Data excerpt:
━━━━━━━━━━

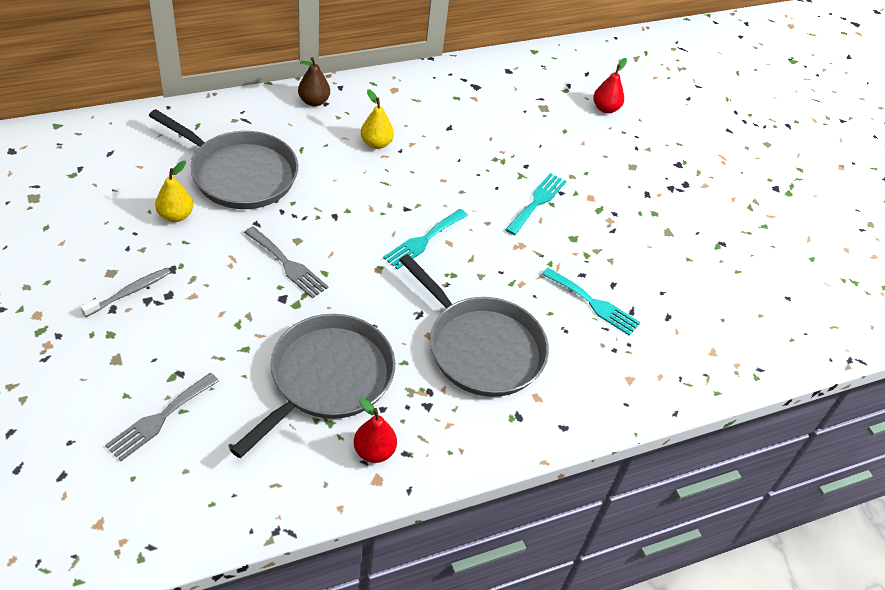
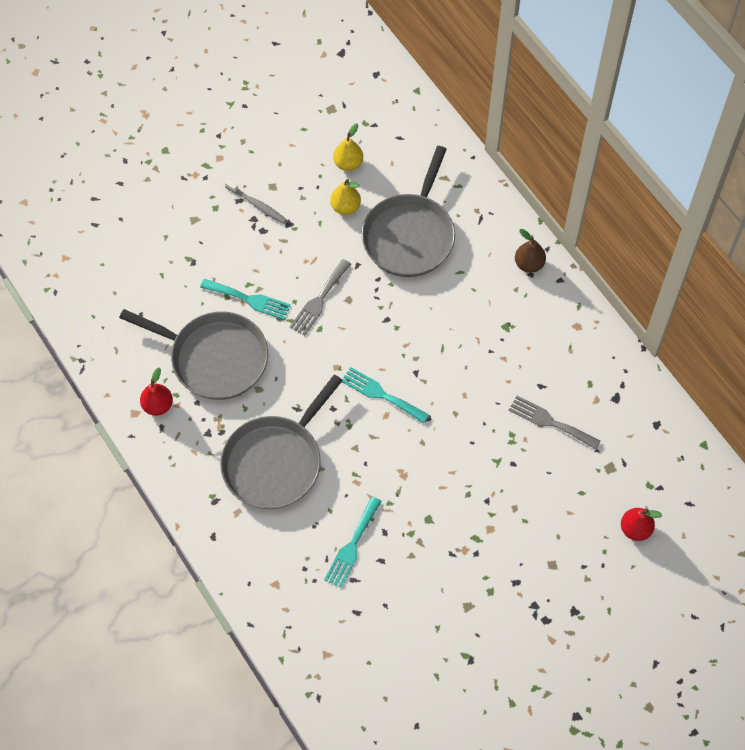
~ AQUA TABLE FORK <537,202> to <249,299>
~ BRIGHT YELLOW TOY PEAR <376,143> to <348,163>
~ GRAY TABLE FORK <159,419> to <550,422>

━━━━━━━━━━

Work required: Read the data above. Pull out each line in which the string "FORK" appears.

Solution:
~ AQUA TABLE FORK <537,202> to <249,299>
~ GRAY TABLE FORK <159,419> to <550,422>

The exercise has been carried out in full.